THE PROBLEM - Reproduce every line below verbatim, leaving out the pictures.
----
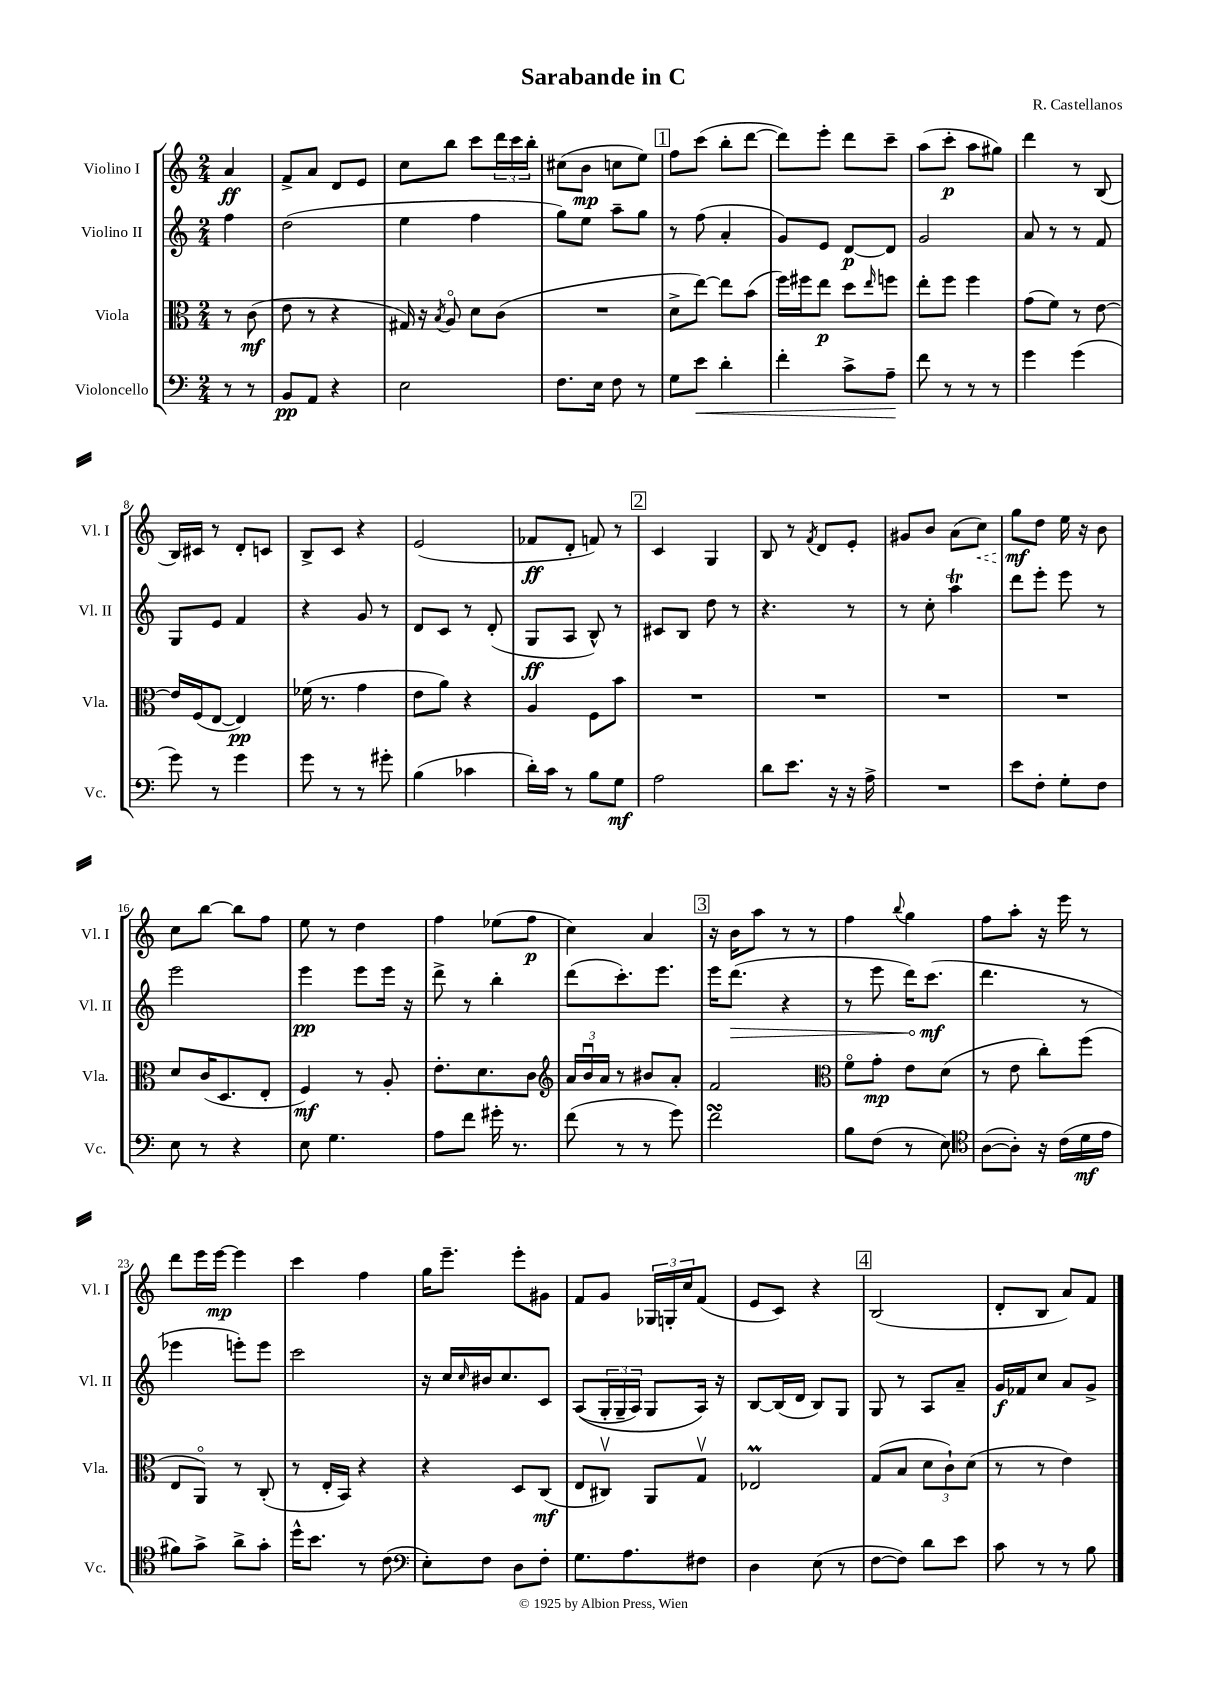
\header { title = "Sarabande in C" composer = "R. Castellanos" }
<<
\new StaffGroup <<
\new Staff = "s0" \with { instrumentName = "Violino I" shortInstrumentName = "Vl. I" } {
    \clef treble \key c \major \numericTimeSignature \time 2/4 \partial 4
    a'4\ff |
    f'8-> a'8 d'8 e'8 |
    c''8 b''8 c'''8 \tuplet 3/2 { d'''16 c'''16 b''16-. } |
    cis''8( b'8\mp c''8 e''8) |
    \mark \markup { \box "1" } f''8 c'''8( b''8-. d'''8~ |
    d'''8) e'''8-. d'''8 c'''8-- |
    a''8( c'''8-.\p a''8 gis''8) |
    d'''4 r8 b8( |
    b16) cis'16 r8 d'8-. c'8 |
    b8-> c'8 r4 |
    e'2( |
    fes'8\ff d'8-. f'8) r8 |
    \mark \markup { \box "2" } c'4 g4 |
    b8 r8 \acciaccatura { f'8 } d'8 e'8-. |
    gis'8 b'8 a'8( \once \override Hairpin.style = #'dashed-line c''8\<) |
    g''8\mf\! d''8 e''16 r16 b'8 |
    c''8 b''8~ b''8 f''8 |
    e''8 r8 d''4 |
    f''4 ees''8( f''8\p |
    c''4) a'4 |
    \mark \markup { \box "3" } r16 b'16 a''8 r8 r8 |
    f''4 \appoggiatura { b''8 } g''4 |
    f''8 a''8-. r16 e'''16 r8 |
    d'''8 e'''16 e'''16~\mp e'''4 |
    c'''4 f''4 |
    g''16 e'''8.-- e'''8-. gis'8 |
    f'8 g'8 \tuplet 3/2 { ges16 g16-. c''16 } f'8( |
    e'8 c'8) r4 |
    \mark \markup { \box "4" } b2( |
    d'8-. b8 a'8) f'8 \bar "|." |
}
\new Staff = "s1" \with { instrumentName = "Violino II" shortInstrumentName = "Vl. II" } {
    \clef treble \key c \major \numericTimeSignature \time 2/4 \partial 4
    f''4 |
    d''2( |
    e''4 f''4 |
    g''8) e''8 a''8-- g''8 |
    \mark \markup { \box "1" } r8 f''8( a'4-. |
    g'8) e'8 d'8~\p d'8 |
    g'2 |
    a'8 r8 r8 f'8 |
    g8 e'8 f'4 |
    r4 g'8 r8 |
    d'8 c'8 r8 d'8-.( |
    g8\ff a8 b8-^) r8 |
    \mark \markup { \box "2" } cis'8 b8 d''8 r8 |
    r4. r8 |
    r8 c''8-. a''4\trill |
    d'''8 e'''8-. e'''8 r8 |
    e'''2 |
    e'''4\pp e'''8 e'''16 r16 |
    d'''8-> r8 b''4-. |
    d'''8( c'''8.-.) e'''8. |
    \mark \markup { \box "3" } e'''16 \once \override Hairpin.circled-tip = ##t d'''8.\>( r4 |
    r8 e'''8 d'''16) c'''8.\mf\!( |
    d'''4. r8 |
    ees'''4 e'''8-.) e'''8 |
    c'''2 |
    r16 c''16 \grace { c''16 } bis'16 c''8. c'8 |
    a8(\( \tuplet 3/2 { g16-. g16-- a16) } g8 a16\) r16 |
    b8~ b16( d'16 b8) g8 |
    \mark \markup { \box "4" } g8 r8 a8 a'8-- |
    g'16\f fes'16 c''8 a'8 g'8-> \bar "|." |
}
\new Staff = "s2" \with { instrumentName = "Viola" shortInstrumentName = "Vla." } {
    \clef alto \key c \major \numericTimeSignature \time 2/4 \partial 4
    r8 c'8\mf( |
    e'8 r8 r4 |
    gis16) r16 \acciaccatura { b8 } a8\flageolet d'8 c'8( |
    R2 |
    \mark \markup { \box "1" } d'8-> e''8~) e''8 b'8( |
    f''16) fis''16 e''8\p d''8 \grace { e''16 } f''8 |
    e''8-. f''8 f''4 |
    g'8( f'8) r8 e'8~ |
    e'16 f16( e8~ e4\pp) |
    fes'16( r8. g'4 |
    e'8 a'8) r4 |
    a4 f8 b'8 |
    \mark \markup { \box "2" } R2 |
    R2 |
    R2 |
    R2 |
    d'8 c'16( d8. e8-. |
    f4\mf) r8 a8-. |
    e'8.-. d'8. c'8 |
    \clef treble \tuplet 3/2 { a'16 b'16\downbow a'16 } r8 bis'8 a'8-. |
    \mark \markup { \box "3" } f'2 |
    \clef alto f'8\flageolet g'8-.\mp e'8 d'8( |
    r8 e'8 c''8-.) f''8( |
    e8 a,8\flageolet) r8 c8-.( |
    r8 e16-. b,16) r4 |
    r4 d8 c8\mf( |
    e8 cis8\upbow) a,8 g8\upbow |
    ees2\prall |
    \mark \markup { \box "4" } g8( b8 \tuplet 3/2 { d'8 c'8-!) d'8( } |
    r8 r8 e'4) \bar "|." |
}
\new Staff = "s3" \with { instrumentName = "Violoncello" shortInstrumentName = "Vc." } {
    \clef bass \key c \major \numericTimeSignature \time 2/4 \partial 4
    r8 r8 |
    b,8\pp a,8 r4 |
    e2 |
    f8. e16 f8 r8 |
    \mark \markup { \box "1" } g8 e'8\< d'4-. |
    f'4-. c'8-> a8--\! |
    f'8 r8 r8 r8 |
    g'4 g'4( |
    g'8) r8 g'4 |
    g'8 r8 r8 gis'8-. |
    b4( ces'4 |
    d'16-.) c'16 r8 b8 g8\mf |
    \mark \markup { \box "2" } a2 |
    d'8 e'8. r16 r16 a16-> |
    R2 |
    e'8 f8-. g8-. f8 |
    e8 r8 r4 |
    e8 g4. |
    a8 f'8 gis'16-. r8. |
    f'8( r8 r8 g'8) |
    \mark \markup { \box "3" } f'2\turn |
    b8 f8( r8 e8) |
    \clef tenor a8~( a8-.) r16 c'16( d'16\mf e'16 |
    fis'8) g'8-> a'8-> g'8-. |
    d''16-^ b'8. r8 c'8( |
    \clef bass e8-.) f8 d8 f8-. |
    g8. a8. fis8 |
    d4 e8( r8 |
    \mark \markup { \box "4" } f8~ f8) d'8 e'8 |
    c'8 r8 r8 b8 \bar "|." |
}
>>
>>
----
FULL RESPONSE -
\header { title = "Sarabande in C" composer = "R. Castellanos" }
<<
\new StaffGroup <<
\new Staff = "s0" \with { instrumentName = "Violino I" shortInstrumentName = "Vl. I" } {
    \clef treble \key c \major \numericTimeSignature \time 2/4 \partial 4
    a'4\ff |
    f'8-> a'8 d'8 e'8 |
    c''8 b''8 c'''8 \tuplet 3/2 { d'''16 c'''16 b''16-. } |
    cis''8( b'8\mp c''8 e''8) |
    \mark \markup { \box "1" } f''8 c'''8( b''8-. d'''8~ |
    d'''8) e'''8-. d'''8 c'''8-- |
    a''8( c'''8-.\p a''8 gis''8) |
    d'''4 r8 b8( |
    b16) cis'16 r8 d'8-. c'8 |
    b8-> c'8 r4 |
    e'2( |
    fes'8\ff d'8-. f'8) r8 |
    \mark \markup { \box "2" } c'4 g4 |
    b8 r8 \acciaccatura { f'8 } d'8 e'8-. |
    gis'8 b'8 a'8( \once \override Hairpin.style = #'dashed-line c''8\<) |
    g''8\mf\! d''8 e''16 r16 b'8 |
    c''8 b''8~ b''8 f''8 |
    e''8 r8 d''4 |
    f''4 ees''8( f''8\p |
    c''4) a'4 |
    \mark \markup { \box "3" } r16 b'16 a''8 r8 r8 |
    f''4 \appoggiatura { b''8 } g''4 |
    f''8 a''8-. r16 e'''16 r8 |
    d'''8 e'''16 e'''16~\mp e'''4 |
    c'''4 f''4 |
    g''16 e'''8.-- e'''8-. gis'8 |
    f'8 g'8 \tuplet 3/2 { ges16 g16-. c''16 } f'8( |
    e'8 c'8) r4 |
    \mark \markup { \box "4" } b2( |
    d'8-. b8 a'8) f'8 \bar "|." |
}
\new Staff = "s1" \with { instrumentName = "Violino II" shortInstrumentName = "Vl. II" } {
    \clef treble \key c \major \numericTimeSignature \time 2/4 \partial 4
    f''4 |
    d''2( |
    e''4 f''4 |
    g''8) e''8 a''8-- g''8 |
    \mark \markup { \box "1" } r8 f''8( a'4-. |
    g'8) e'8 d'8~\p d'8 |
    g'2 |
    a'8 r8 r8 f'8 |
    g8 e'8 f'4 |
    r4 g'8 r8 |
    d'8 c'8 r8 d'8-.( |
    g8\ff a8 b8-^) r8 |
    \mark \markup { \box "2" } cis'8 b8 d''8 r8 |
    r4. r8 |
    r8 c''8-. a''4\trill |
    d'''8 e'''8-. e'''8 r8 |
    e'''2 |
    e'''4\pp e'''8 e'''16 r16 |
    d'''8-> r8 b''4-. |
    d'''8( c'''8.-.) e'''8. |
    \mark \markup { \box "3" } e'''16 \once \override Hairpin.circled-tip = ##t d'''8.\>( r4 |
    r8 e'''8 d'''16) c'''8.\mf\!( |
    d'''4. r8 |
    ees'''4 e'''8-.) e'''8 |
    c'''2 |
    r16 c''16 \grace { c''16 } bis'16 c''8. c'8 |
    a8(\( \tuplet 3/2 { g16-. g16-- a16) } g8 a16\) r16 |
    b8~ b16( d'16 b8) g8 |
    \mark \markup { \box "4" } g8 r8 a8 a'8-- |
    g'16\f fes'16 c''8 a'8 g'8-> \bar "|." |
}
\new Staff = "s2" \with { instrumentName = "Viola" shortInstrumentName = "Vla." } {
    \clef alto \key c \major \numericTimeSignature \time 2/4 \partial 4
    r8 c'8\mf( |
    e'8 r8 r4 |
    gis16) r16 \acciaccatura { b8 } a8\flageolet d'8 c'8( |
    R2 |
    \mark \markup { \box "1" } d'8-> e''8~) e''8 b'8( |
    f''16) fis''16 e''8\p d''8 \grace { e''16 } f''8 |
    e''8-. f''8 f''4 |
    g'8( f'8) r8 e'8~ |
    e'16 f16( e8~ e4\pp) |
    fes'16( r8. g'4 |
    e'8 a'8) r4 |
    a4 f8 b'8 |
    \mark \markup { \box "2" } R2 |
    R2 |
    R2 |
    R2 |
    d'8 c'16( d8. e8-. |
    f4\mf) r8 a8-. |
    e'8.-. d'8. c'8 |
    \clef treble \tuplet 3/2 { a'16 b'16\downbow a'16 } r8 bis'8 a'8-. |
    \mark \markup { \box "3" } f'2 |
    \clef alto f'8\flageolet g'8-.\mp e'8 d'8( |
    r8 e'8 c''8-.) f''8( |
    e8 a,8\flageolet) r8 c8-.( |
    r8 e16-. b,16) r4 |
    r4 d8 c8\mf( |
    e8 cis8\upbow) a,8 g8\upbow |
    ees2\prall |
    \mark \markup { \box "4" } g8( b8 \tuplet 3/2 { d'8 c'8-!) d'8( } |
    r8 r8 e'4) \bar "|." |
}
\new Staff = "s3" \with { instrumentName = "Violoncello" shortInstrumentName = "Vc." } {
    \clef bass \key c \major \numericTimeSignature \time 2/4 \partial 4
    r8 r8 |
    b,8\pp a,8 r4 |
    e2 |
    f8. e16 f8 r8 |
    \mark \markup { \box "1" } g8 e'8\< d'4-. |
    f'4-. c'8-> a8--\! |
    f'8 r8 r8 r8 |
    g'4 g'4( |
    g'8) r8 g'4 |
    g'8 r8 r8 gis'8-. |
    b4( ces'4 |
    d'16-.) c'16 r8 b8 g8\mf |
    \mark \markup { \box "2" } a2 |
    d'8 e'8. r16 r16 a16-> |
    R2 |
    e'8 f8-. g8-. f8 |
    e8 r8 r4 |
    e8 g4. |
    a8 f'8 gis'16-. r8. |
    f'8( r8 r8 g'8) |
    \mark \markup { \box "3" } f'2\turn |
    b8 f8( r8 e8) |
    \clef tenor a8~( a8-.) r16 c'16( d'16\mf e'16 |
    fis'8) g'8-> a'8-> g'8-. |
    d''16-^ b'8. r8 c'8( |
    \clef bass e8-.) f8 d8 f8-. |
    g8. a8. fis8 |
    d4 e8( r8 |
    \mark \markup { \box "4" } f8~ f8) d'8 e'8 |
    c'8 r8 r8 b8 \bar "|." |
}
>>
>>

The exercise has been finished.